▶ _Records shown_:
*** Begin section ***
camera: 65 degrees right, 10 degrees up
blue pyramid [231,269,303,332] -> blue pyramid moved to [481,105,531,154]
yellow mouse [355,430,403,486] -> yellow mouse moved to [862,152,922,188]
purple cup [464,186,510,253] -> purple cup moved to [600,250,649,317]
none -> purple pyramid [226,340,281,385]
*** End section ***
*** Begin section ***
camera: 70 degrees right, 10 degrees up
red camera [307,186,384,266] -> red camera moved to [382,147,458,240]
*** End section ***
▶ _Job_: Word for word, restate the lines of the listing above starting at the line with "camera: 65 degrees right, 10 degrees up" and ending at the line with "none -> purple pyramid [226,340,281,385]", and nothing outside them.

▶ _Answer space_:
camera: 65 degrees right, 10 degrees up
blue pyramid [231,269,303,332] -> blue pyramid moved to [481,105,531,154]
yellow mouse [355,430,403,486] -> yellow mouse moved to [862,152,922,188]
purple cup [464,186,510,253] -> purple cup moved to [600,250,649,317]
none -> purple pyramid [226,340,281,385]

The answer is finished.